- Exercise description: Pick each line containing the word "exchanged" out of the data below.

━━━ Extracted information

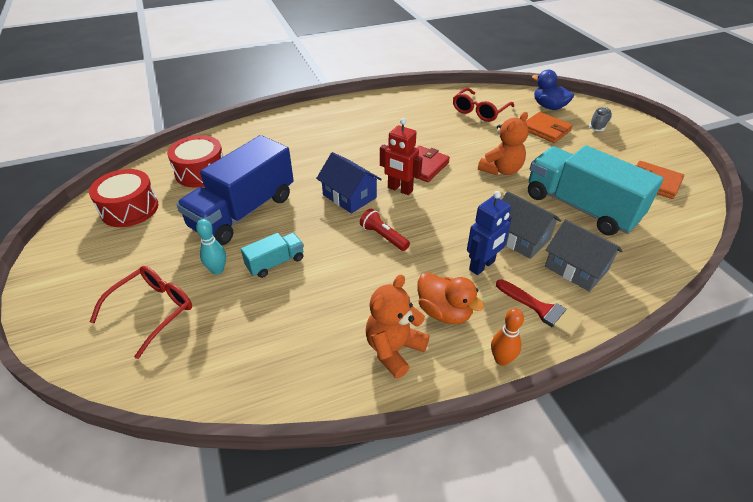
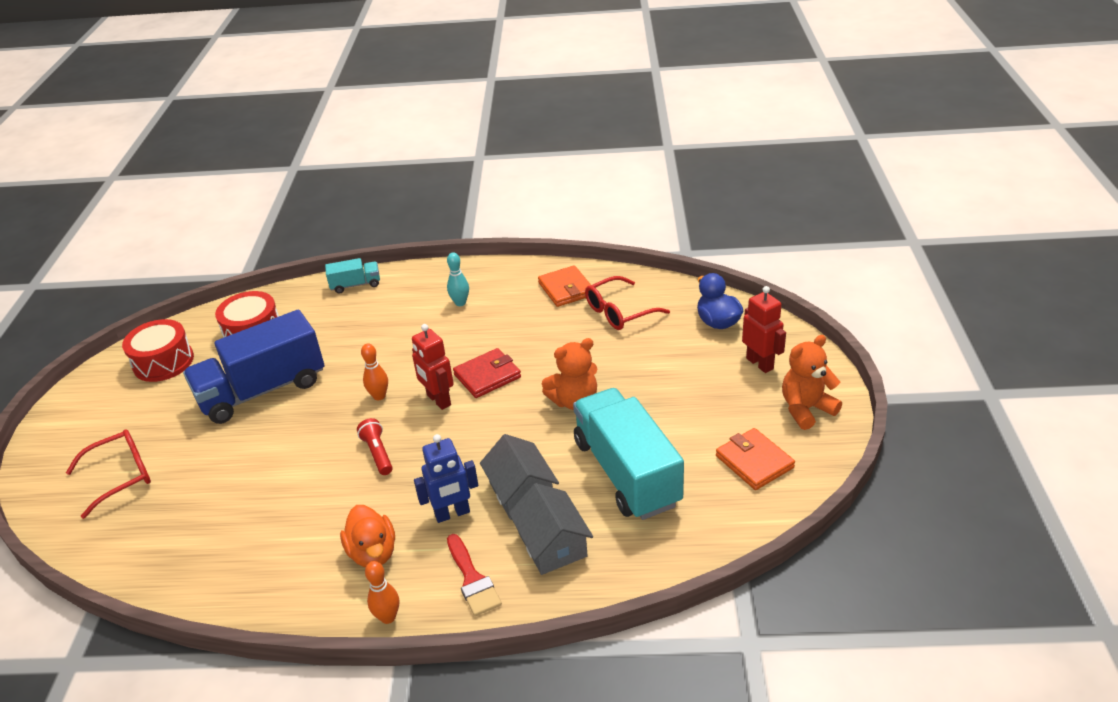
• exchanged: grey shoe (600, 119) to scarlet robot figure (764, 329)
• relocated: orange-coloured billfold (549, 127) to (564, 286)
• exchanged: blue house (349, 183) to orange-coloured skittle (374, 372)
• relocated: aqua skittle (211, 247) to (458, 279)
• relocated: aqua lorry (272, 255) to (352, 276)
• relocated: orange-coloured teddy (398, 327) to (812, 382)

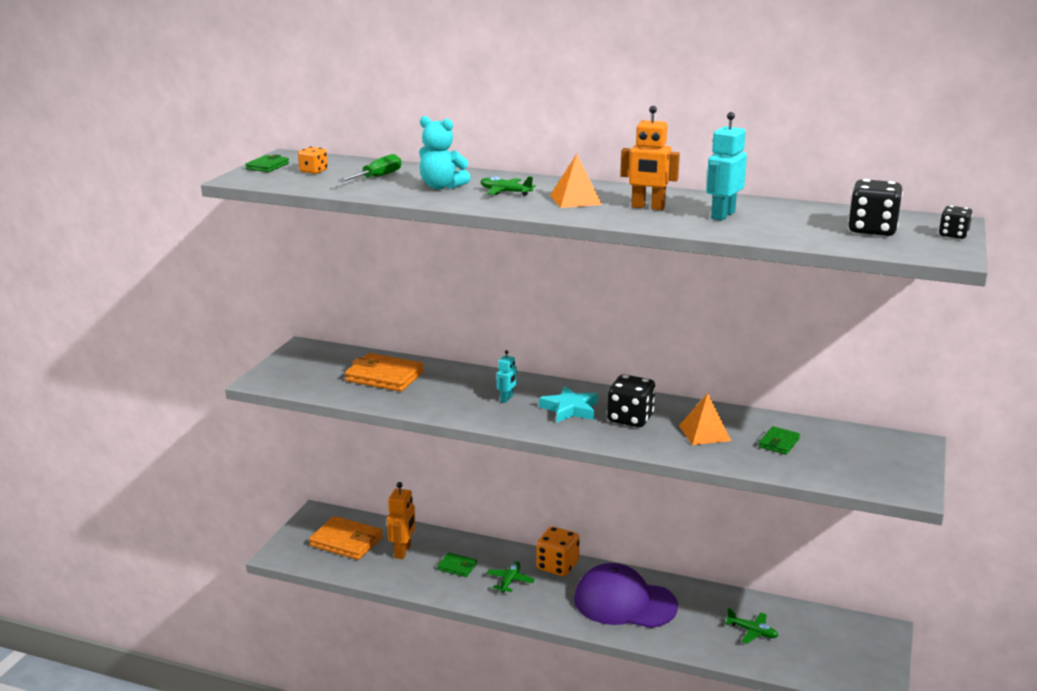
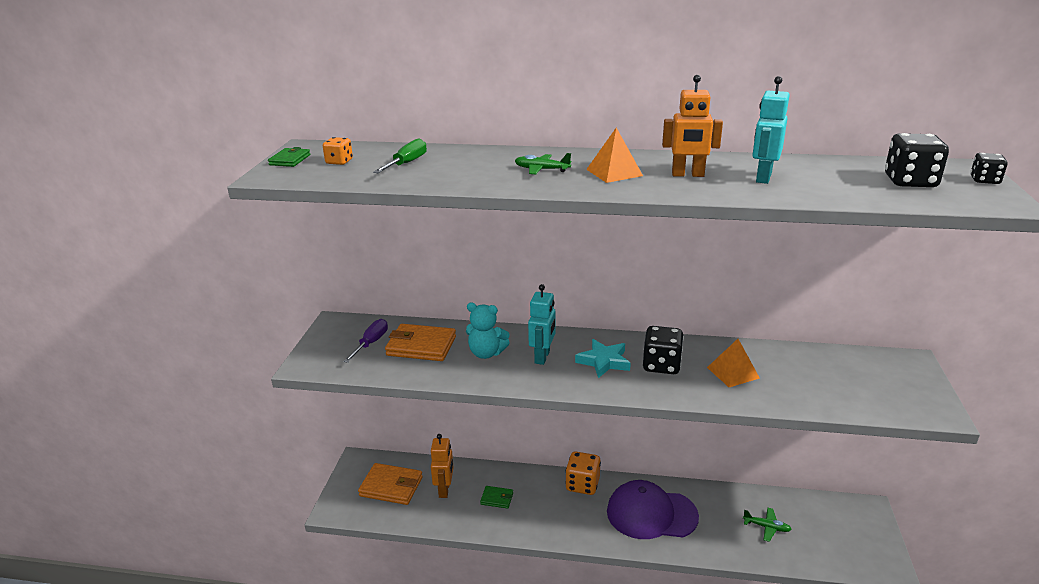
• relocated: aqua teddy (444, 152) to (488, 331)
• size: aqua robot figure (507, 376) = (542, 324) x1.68
• missing: emerald billfold (779, 440)
• missing: emerald toy plane (510, 577)
• appeared: violet screwdriver (365, 341)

━━━━━━

- Output of the task:
• exchanged: grey shoe (600, 119) to scarlet robot figure (764, 329)
• exchanged: blue house (349, 183) to orange-coloured skittle (374, 372)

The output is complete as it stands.